Object modification listings:
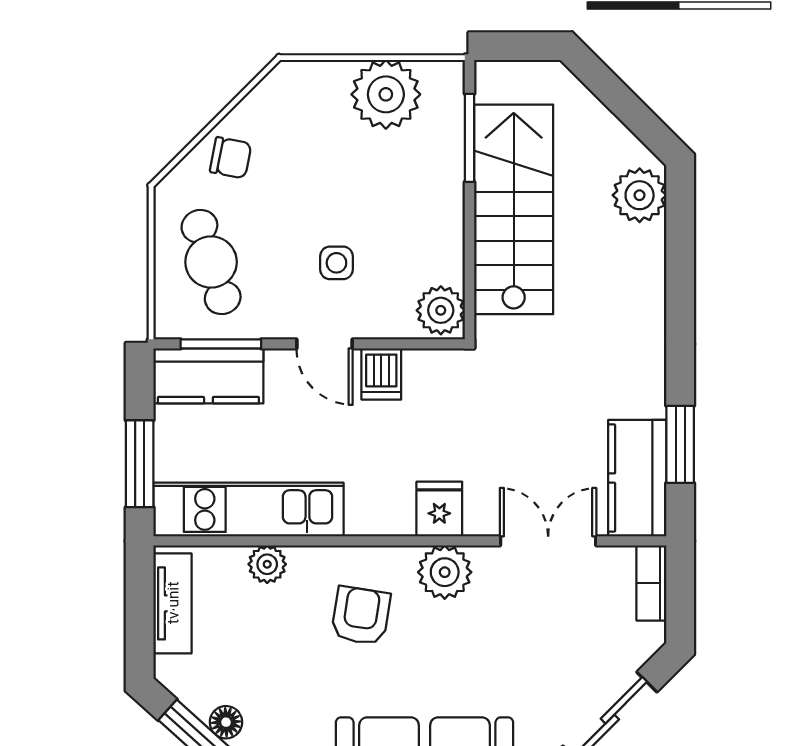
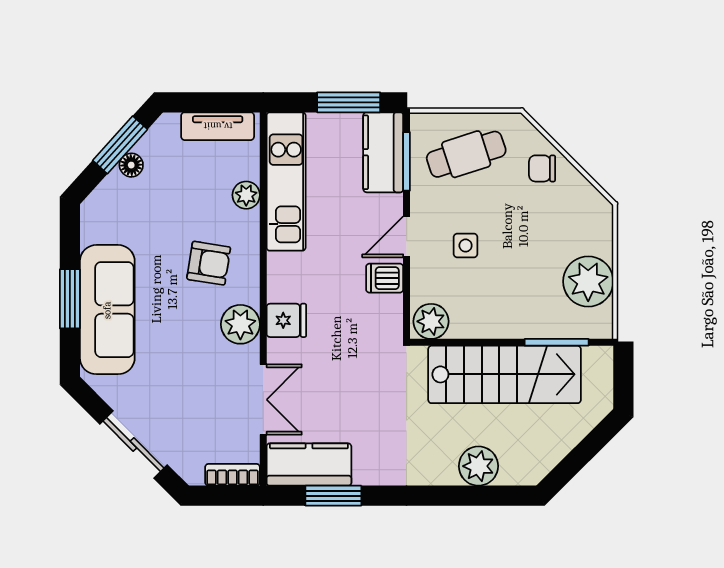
chair: (231, 158) -> (542, 168), turned 79
plant: (640, 195) -> (478, 466), moved
window: (140, 464) -> (349, 102), moved

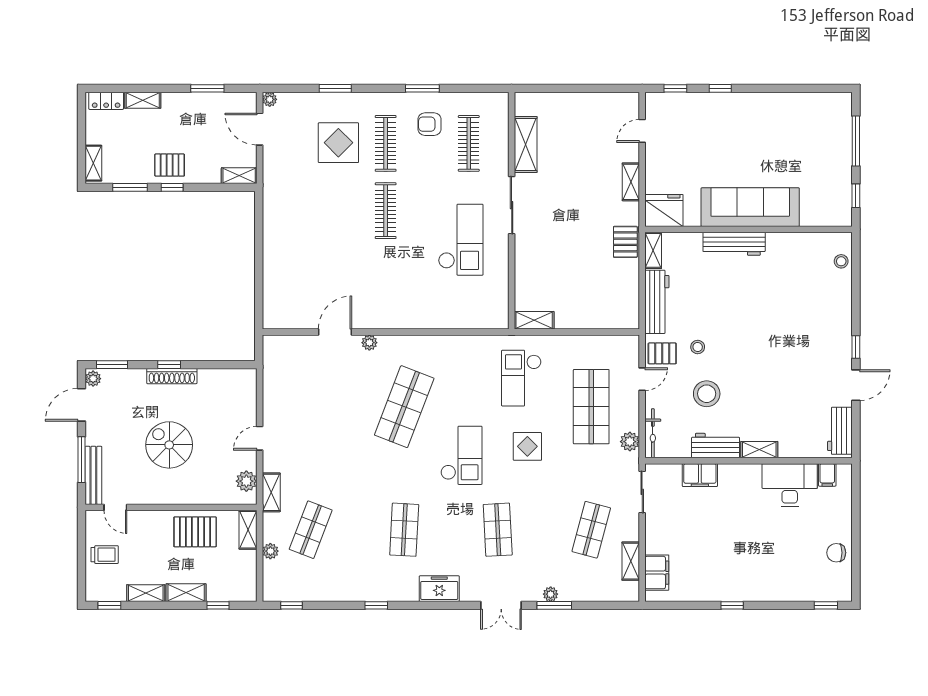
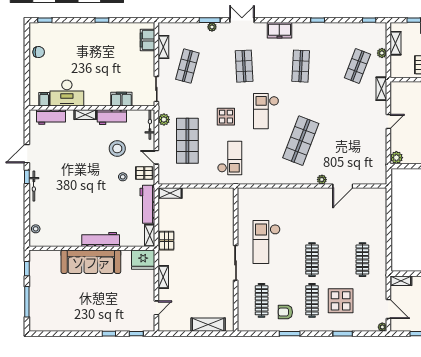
armchair: (429, 124) -> (285, 312), turned 180
shelving: (526, 144) -> (208, 325), moved, turned 90
clothes rail: (303, 211) -> (362, 260), added
shelving: (534, 320) -> (170, 193), moved
bicycle: (844, 332) -> (34, 186), added
door: (642, 379) -> (156, 157), hinge flipped
workbench: (840, 431) -> (51, 117), moved, turned 90
plant: (246, 481) -> (396, 158), moved
shelving: (248, 530) -> (395, 43), moved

(TASK DIRECTIONS)
Write out all the records again, exactly, minus any pictures.

(RESULT)
chair: (231, 158) -> (542, 168), turned 79
plant: (640, 195) -> (478, 466), moved
window: (140, 464) -> (349, 102), moved

armchair: (429, 124) -> (285, 312), turned 180
shelving: (526, 144) -> (208, 325), moved, turned 90
clothes rail: (303, 211) -> (362, 260), added
shelving: (534, 320) -> (170, 193), moved
bicycle: (844, 332) -> (34, 186), added
door: (642, 379) -> (156, 157), hinge flipped
workbench: (840, 431) -> (51, 117), moved, turned 90
plant: (246, 481) -> (396, 158), moved
shelving: (248, 530) -> (395, 43), moved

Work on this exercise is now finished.